▶ Task to carry out
Omit every picture, and retype the lines that run from the beginning of the data below through the line containing "white headphones [796,556,866,618]", inclusive.

Spatial reasoning data
=====

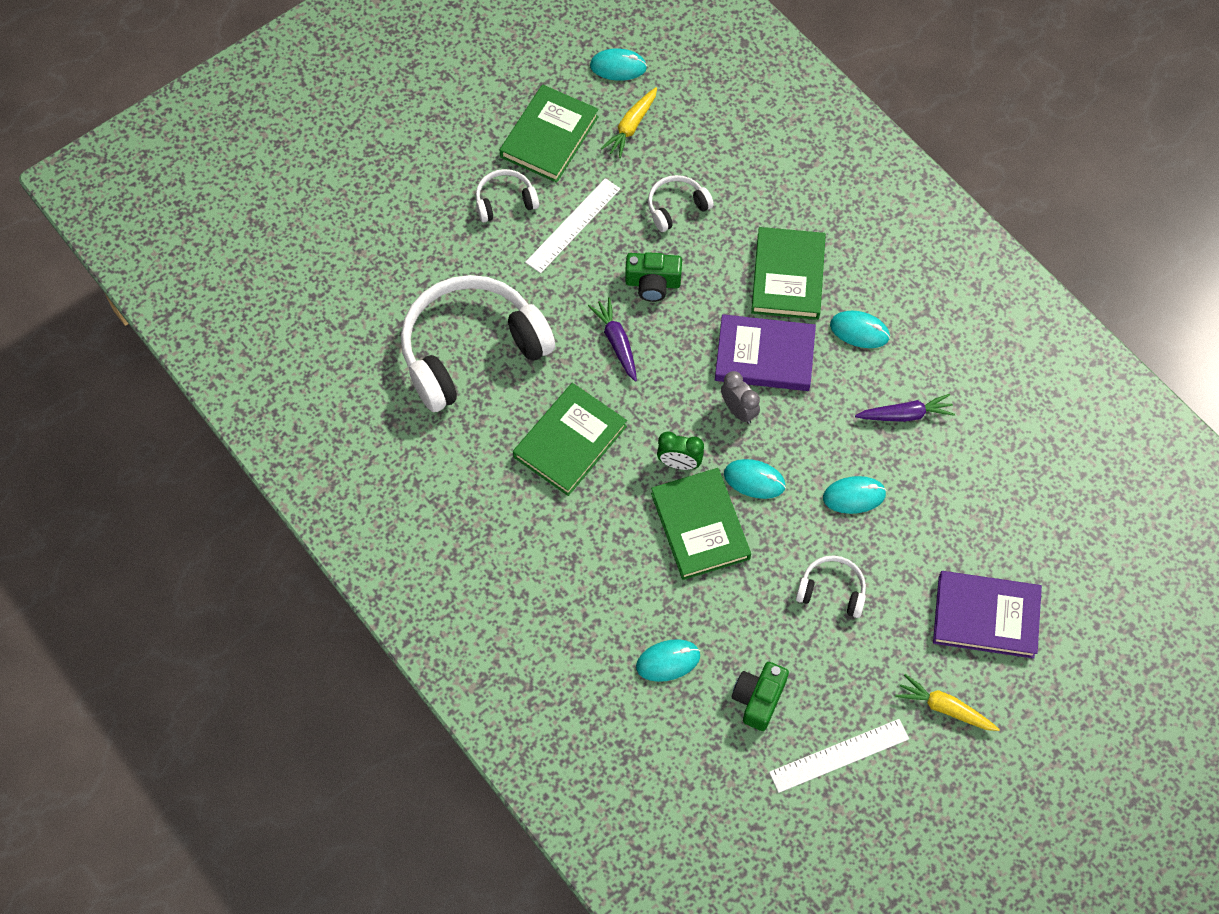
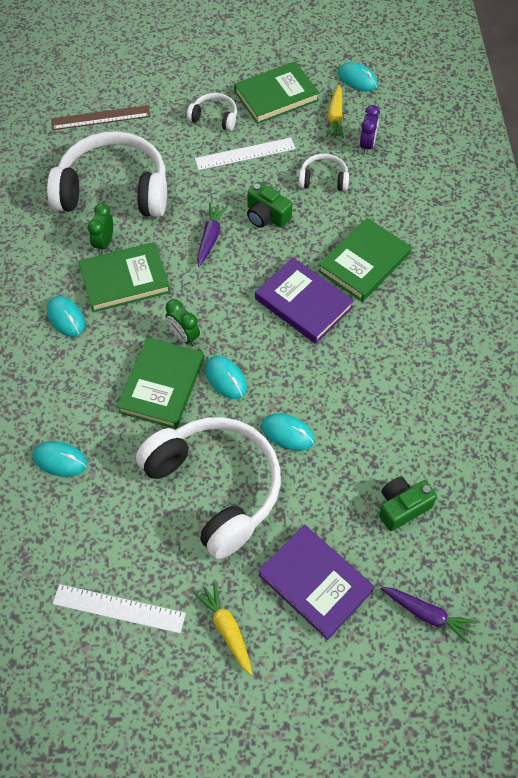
camera: 35 degrees right, 5 degrees down
yellow carrot [601,87,657,158] -> yellow carrot turned 60 degrees counterclockwise [326,84,344,139]
grey clock [721,371,760,424] -> none
green camera [732,662,789,731] -> green camera moved to [379,476,437,531]
white headphones [796,556,866,618] -> white headphones [136,417,281,559], size x2.25
turquoise mouse [830,311,890,348] -> turquoise mouse moved to [47,296,85,337]
purple carrot [855,394,955,422] -> purple carrot moved to [381,587,478,644]
none -> brown ruler [51,105,150,130]
none -> green clock [88,203,113,254]
none -> purple clock [360,105,380,154]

=====

▶ Problem solution
camera: 35 degrees right, 5 degrees down
yellow carrot [601,87,657,158] -> yellow carrot turned 60 degrees counterclockwise [326,84,344,139]
grey clock [721,371,760,424] -> none
green camera [732,662,789,731] -> green camera moved to [379,476,437,531]
white headphones [796,556,866,618] -> white headphones [136,417,281,559], size x2.25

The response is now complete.